STATED PROBLEM:
In the data below, update the stretch from the line containing "First-person continuous shooting, in" through the line containing "You are a photographer" by replacing "camera" with "lens" and changing nothing else. Return only those lines, and leave the pictures out.

MATERIAL PROVIDED:
------

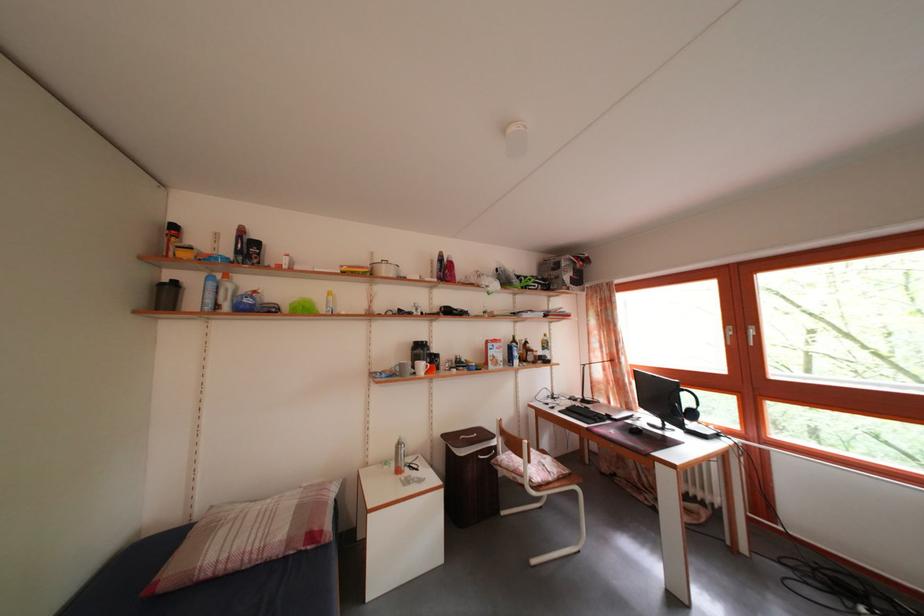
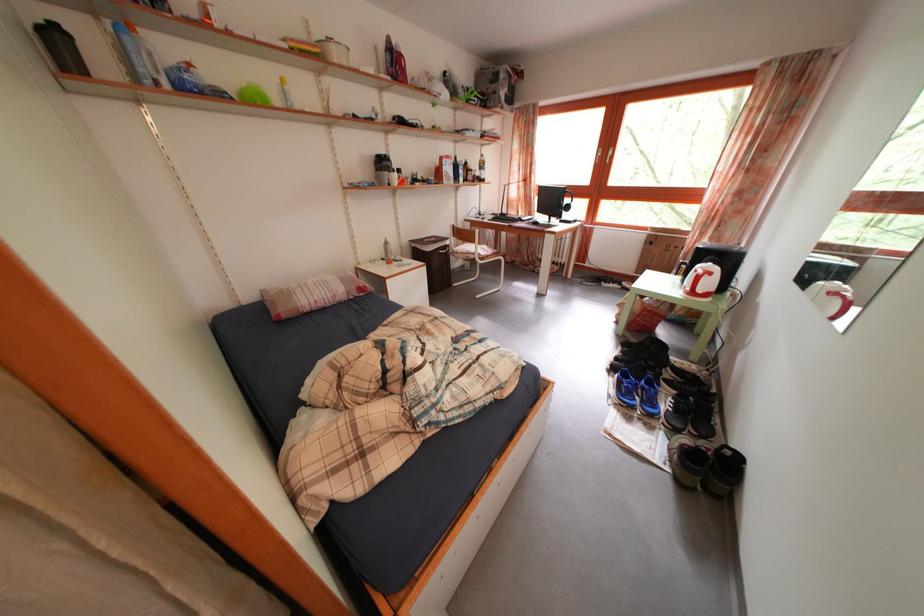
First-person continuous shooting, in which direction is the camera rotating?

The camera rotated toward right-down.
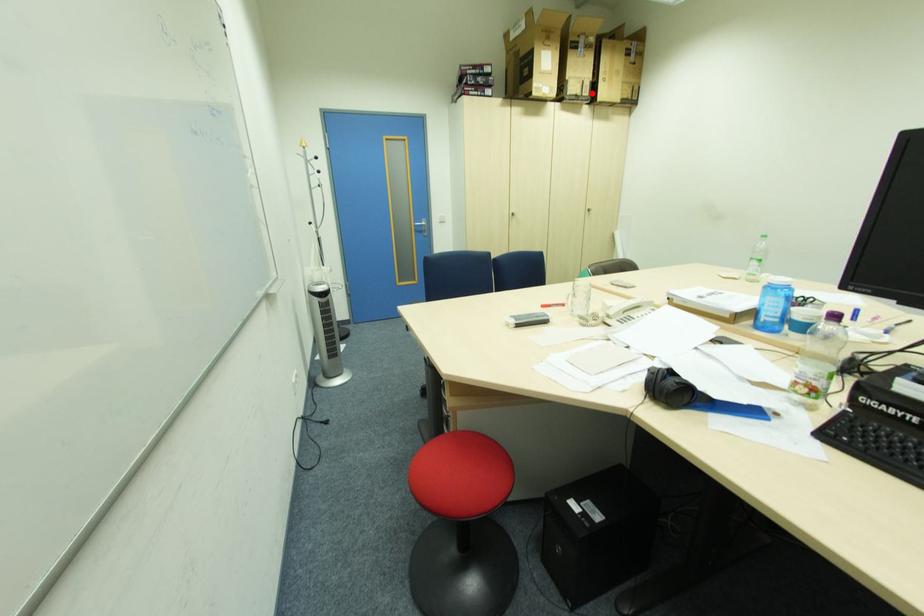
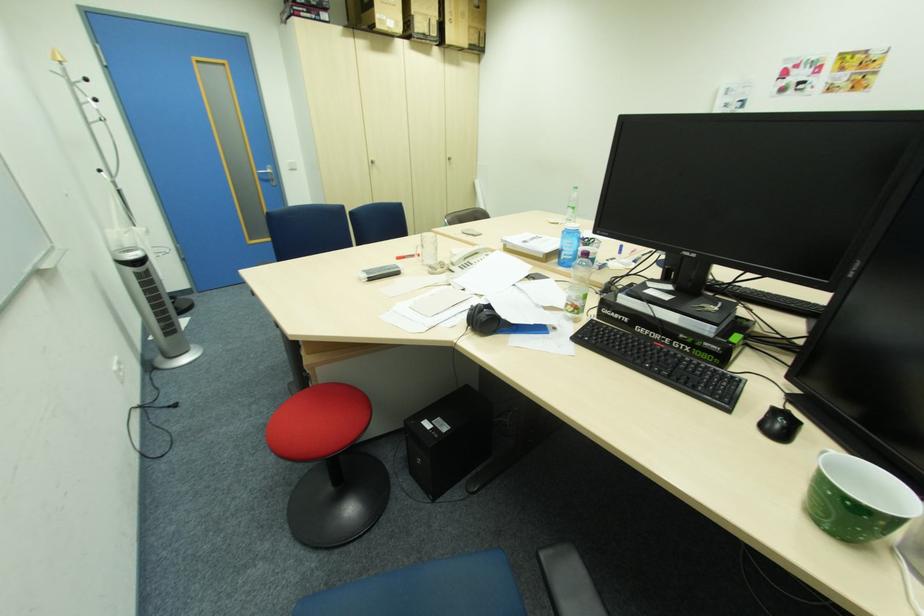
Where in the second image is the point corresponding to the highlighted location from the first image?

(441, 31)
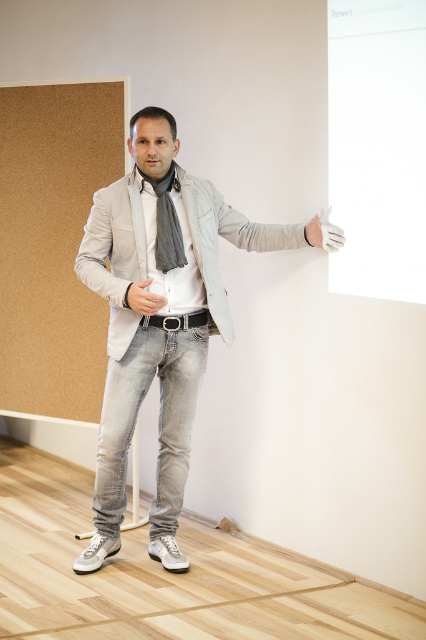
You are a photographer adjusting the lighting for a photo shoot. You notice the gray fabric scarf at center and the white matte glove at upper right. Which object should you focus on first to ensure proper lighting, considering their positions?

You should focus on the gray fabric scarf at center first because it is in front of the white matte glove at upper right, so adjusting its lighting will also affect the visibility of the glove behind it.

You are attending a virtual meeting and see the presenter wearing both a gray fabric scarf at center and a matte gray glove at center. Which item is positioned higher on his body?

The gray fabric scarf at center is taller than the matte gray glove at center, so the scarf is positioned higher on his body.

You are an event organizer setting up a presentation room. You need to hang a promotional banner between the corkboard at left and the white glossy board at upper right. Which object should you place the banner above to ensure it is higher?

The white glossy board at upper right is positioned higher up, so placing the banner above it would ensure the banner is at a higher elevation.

------

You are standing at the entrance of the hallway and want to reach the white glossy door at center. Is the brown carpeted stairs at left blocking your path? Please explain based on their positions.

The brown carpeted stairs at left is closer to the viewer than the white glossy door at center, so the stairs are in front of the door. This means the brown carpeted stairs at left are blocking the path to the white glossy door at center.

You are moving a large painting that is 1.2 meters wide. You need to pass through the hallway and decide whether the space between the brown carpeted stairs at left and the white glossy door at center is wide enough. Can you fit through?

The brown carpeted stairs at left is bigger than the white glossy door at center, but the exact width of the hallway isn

------

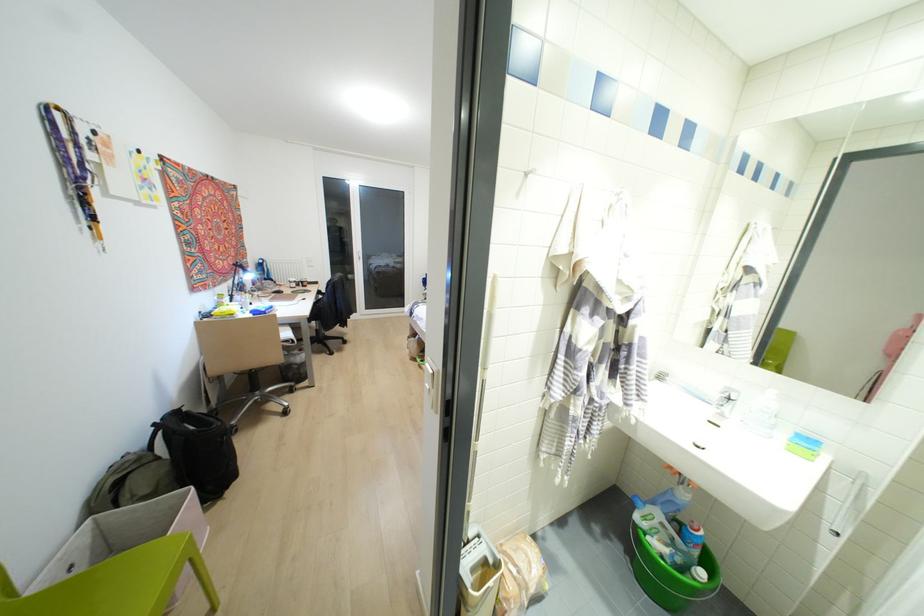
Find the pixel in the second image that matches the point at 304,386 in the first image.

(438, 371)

------

SOLVED PROBLEM:
First-person continuous shooting, in which direction is the lens rotating?

The lens rotated toward right-down.
Where in the second image is the point corresponding to the highlighted location from the first image?

(441, 31)
You are a photographer adjusting the lighting for a photo shoot. You notice the gray fabric scarf at center and the white matte glove at upper right. Which object should you focus on first to ensure proper lighting, considering their positions?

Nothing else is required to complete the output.